**WHAT THE TASK ASKS:** The line with "[(378,130),(361,133),(363,144),(380,141),(378,130)]" marks the first line to copy, and the line with "[(161,307),(155,315),(173,327),(179,319),(161,307)]" marks the last. Transcribe that stretch of the data below exactly, without pictures.

**INPUT RECORDS:**
▬▬▬
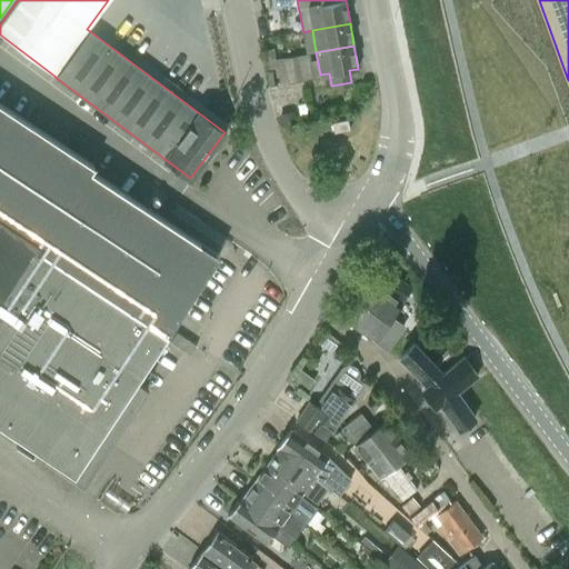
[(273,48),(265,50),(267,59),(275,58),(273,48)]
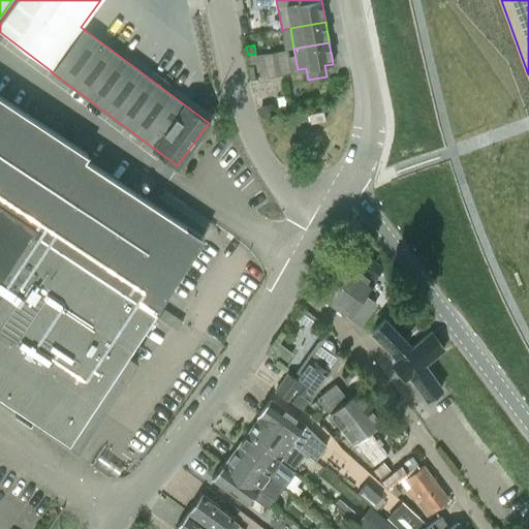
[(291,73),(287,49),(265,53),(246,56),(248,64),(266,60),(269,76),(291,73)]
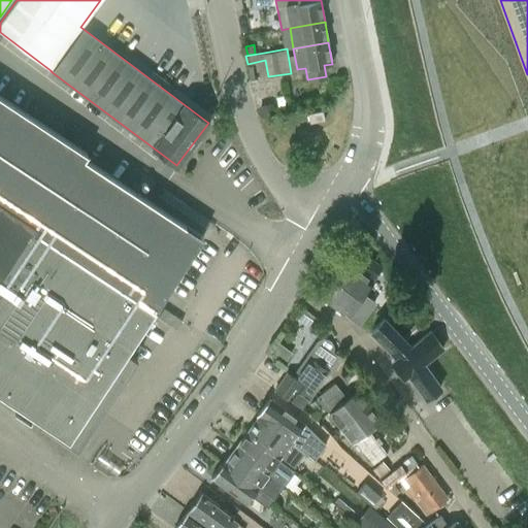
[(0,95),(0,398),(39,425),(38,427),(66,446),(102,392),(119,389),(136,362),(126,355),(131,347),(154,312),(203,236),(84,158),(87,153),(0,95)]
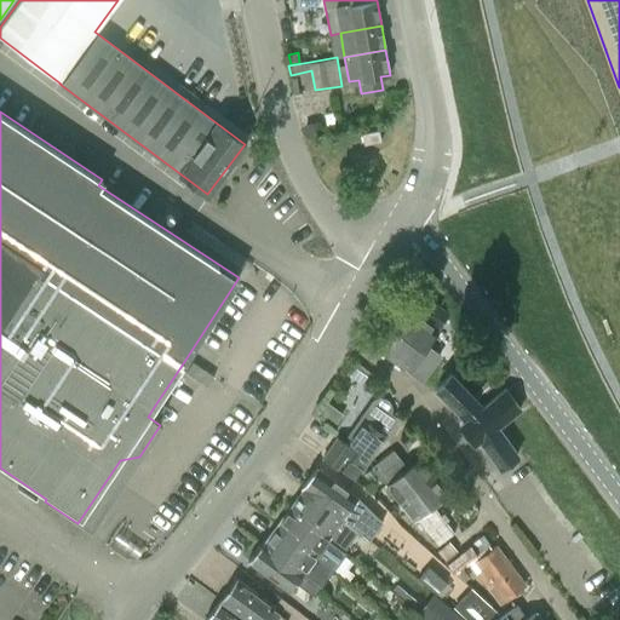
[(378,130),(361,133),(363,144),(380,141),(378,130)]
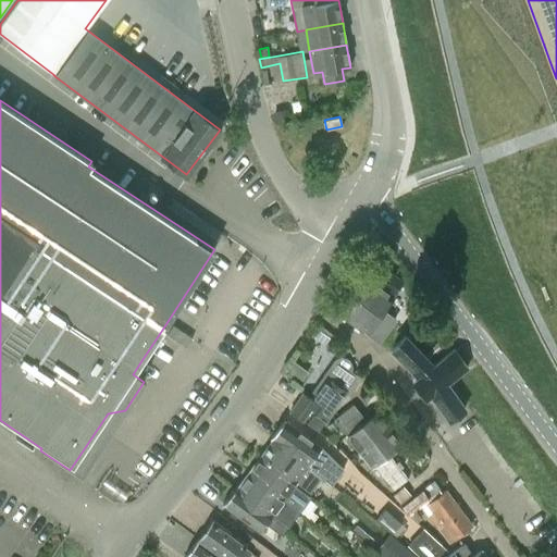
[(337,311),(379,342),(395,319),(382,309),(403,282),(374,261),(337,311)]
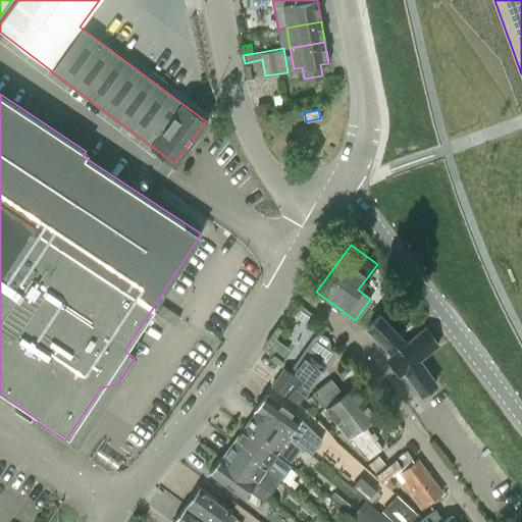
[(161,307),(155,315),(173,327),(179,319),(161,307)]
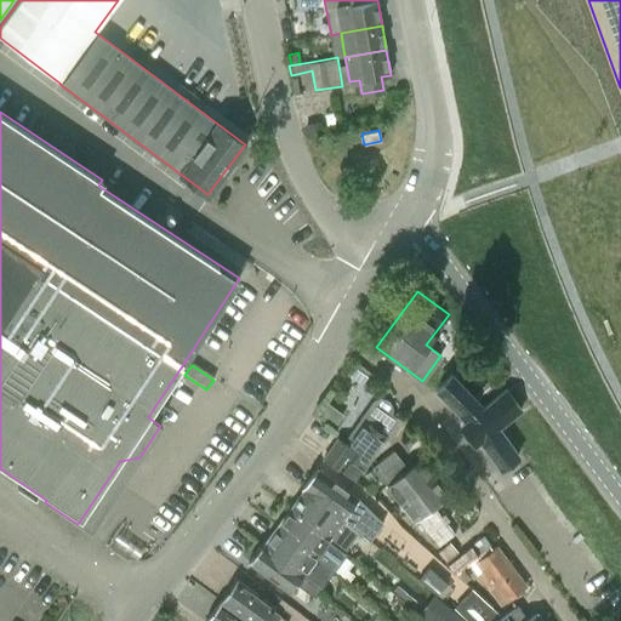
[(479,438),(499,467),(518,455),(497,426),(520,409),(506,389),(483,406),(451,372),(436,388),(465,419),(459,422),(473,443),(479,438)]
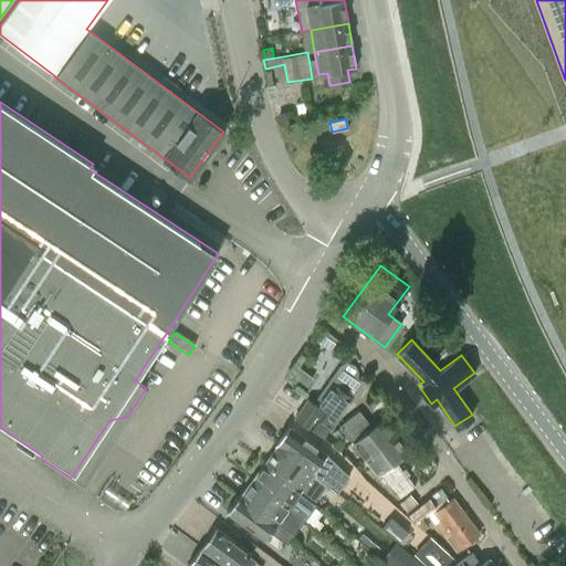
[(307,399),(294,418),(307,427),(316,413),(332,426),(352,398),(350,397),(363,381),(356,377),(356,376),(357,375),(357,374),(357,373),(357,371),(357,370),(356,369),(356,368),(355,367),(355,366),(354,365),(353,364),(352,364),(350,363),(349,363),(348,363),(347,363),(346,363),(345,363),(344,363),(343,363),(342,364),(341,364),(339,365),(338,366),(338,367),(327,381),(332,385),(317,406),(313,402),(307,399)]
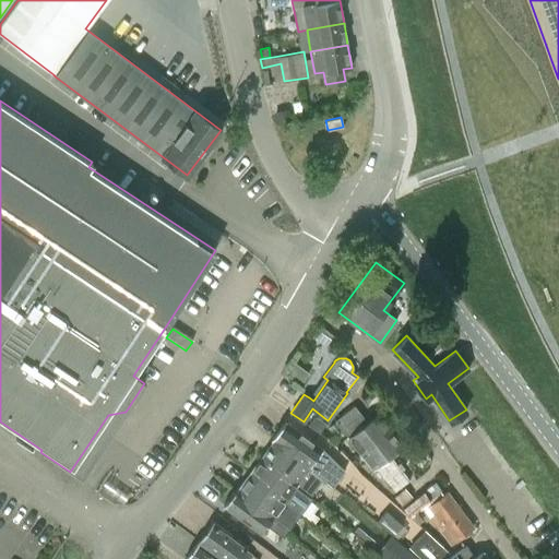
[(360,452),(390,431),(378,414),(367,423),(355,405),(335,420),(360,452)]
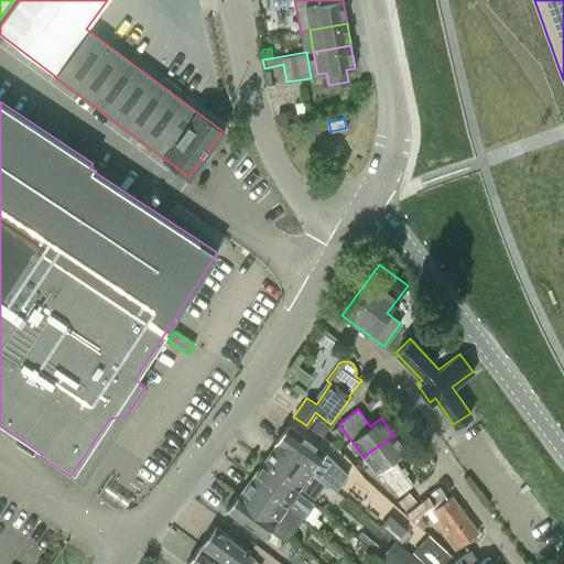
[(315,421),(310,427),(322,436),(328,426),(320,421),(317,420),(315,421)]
▬▬▬
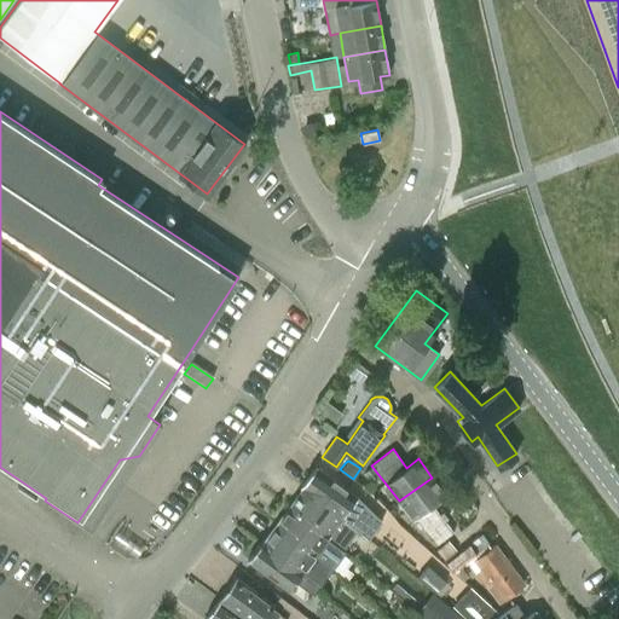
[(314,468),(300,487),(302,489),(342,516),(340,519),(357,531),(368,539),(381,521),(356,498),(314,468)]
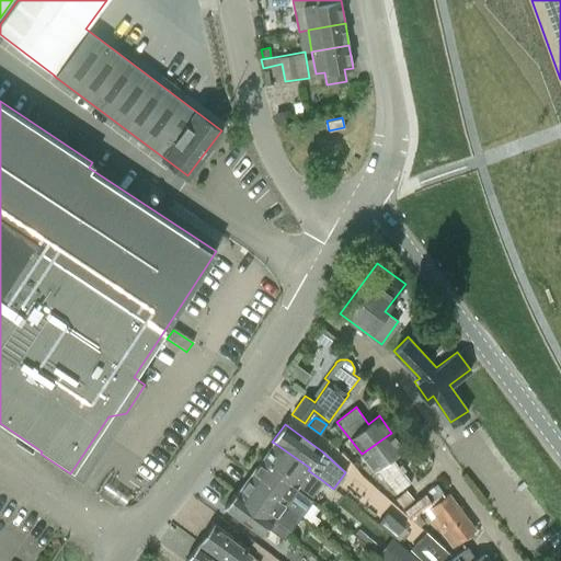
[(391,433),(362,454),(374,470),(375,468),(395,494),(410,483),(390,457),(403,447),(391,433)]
▬▬▬
**RESULT FOR THIS EXERCISE:**
[(378,130),(361,133),(363,144),(380,141),(378,130)]
[(337,311),(379,342),(395,319),(382,309),(403,282),(374,261),(337,311)]
[(161,307),(155,315),(173,327),(179,319),(161,307)]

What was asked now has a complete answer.